INSTRUCTIONS FOR THE TASK: Read the data, and whenever a line holds the word "none", report that line.

Object correspondence data:
▽
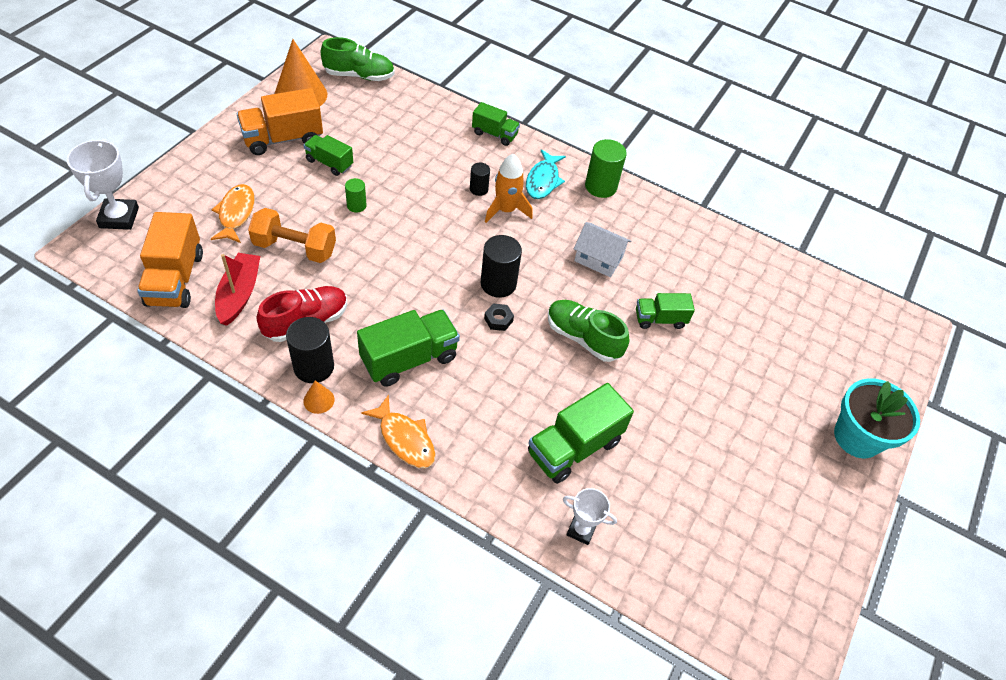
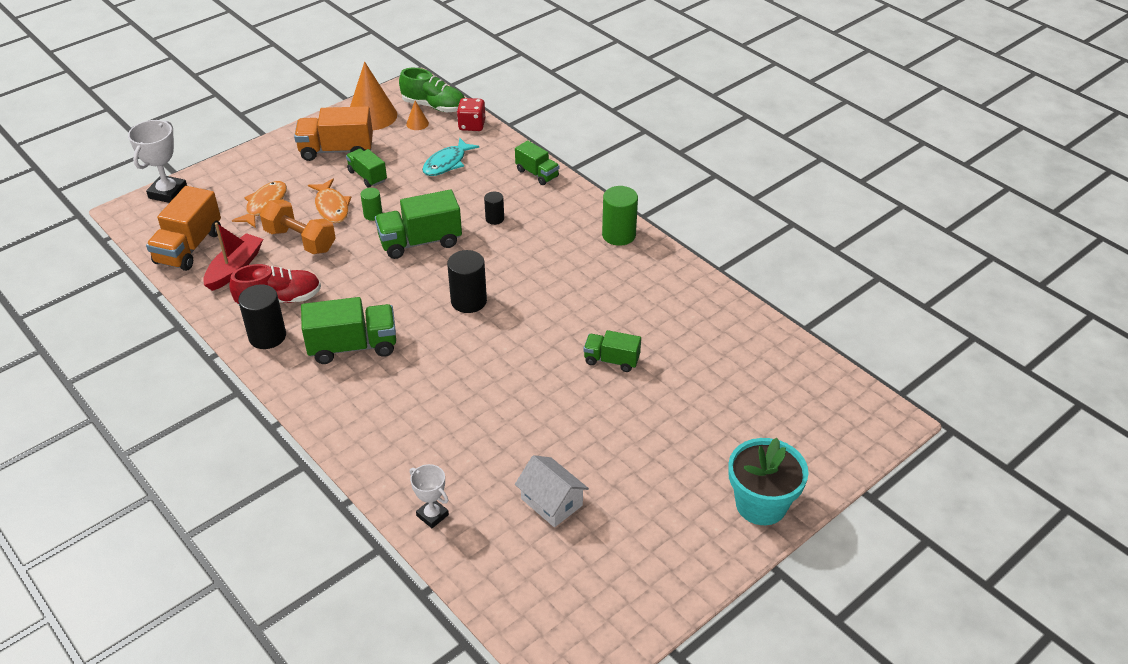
camera: 25 degrees right, 10 degrees down
(318, 400) = (258, 363): orange cone -> orange cone (417, 123)
(405, 439) = (315, 408): orange fish -> orange fish (331, 207)
(406, 91) = (472, 125): none -> red dice
(498, 320) = (452, 331): black nut -> none
(506, 210) = (511, 240): orange rocket -> none
(543, 180) = (562, 221): turquoise fish -> turquoise fish (447, 163)
(574, 447) = (464, 448): green truck -> green truck (420, 242)
(583, 338) = (525, 361): green shoe -> none
(598, 259) = (579, 297): white house -> white house (551, 502)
△
THE ANSWER:
(406, 91) = (472, 125): none -> red dice
(498, 320) = (452, 331): black nut -> none
(506, 210) = (511, 240): orange rocket -> none
(583, 338) = (525, 361): green shoe -> none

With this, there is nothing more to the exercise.